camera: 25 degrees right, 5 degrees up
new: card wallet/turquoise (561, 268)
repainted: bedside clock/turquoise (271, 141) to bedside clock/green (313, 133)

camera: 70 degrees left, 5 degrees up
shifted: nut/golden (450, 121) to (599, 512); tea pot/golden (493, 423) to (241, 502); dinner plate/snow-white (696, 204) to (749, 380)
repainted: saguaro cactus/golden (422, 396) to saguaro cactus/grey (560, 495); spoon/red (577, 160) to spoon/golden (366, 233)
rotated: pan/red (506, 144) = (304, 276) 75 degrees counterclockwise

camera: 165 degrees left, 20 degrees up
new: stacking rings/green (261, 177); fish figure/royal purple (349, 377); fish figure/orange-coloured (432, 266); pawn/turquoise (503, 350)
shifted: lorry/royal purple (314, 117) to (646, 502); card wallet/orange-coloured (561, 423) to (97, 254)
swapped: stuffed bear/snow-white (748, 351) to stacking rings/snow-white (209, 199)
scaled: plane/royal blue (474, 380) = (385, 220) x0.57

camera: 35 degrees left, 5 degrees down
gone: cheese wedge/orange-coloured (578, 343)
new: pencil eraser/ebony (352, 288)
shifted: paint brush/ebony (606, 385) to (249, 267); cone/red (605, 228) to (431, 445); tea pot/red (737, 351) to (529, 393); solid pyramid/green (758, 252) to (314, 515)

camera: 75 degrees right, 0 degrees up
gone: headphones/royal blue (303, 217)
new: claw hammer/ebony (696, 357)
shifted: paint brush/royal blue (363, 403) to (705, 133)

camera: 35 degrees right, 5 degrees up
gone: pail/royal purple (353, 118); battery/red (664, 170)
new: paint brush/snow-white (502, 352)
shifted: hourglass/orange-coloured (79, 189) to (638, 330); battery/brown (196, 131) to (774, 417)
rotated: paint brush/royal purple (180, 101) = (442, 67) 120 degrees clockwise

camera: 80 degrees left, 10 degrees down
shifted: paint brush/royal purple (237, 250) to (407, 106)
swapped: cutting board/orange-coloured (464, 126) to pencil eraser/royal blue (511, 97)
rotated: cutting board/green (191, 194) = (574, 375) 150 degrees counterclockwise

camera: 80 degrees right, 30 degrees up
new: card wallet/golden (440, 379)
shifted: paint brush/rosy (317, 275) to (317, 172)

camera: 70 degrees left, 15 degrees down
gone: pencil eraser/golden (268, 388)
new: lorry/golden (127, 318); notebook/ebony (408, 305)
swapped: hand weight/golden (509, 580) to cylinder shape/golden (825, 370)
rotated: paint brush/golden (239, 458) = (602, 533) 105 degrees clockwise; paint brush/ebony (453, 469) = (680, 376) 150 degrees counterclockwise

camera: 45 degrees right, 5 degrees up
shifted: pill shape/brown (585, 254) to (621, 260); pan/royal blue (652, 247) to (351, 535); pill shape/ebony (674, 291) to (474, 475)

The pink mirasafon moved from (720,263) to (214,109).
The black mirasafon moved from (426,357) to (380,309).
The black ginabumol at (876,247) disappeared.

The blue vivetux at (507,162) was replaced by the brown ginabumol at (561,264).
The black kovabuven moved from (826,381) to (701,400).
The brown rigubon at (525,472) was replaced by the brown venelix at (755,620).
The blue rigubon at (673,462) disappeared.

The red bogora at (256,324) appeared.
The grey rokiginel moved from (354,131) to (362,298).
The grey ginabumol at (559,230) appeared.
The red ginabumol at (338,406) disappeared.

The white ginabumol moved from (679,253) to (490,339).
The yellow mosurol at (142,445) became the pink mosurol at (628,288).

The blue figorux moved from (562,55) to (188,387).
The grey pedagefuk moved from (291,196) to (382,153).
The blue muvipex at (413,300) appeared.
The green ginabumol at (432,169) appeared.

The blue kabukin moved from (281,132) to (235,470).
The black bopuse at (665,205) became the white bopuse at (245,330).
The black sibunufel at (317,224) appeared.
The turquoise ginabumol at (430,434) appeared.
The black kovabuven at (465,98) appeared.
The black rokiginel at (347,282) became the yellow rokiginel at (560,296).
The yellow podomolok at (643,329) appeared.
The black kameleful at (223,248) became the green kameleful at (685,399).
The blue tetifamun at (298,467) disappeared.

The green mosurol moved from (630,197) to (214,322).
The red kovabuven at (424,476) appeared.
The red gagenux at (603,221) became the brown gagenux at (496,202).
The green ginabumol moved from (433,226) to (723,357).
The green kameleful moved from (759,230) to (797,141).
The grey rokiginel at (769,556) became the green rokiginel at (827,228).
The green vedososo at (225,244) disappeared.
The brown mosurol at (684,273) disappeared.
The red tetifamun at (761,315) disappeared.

▶ [HOW TO COMPLETE THIS TASK]: Give the number of lines in the records above that contain "mirasafon", with no other words.

▶ [RESPONSE BELOW]: 2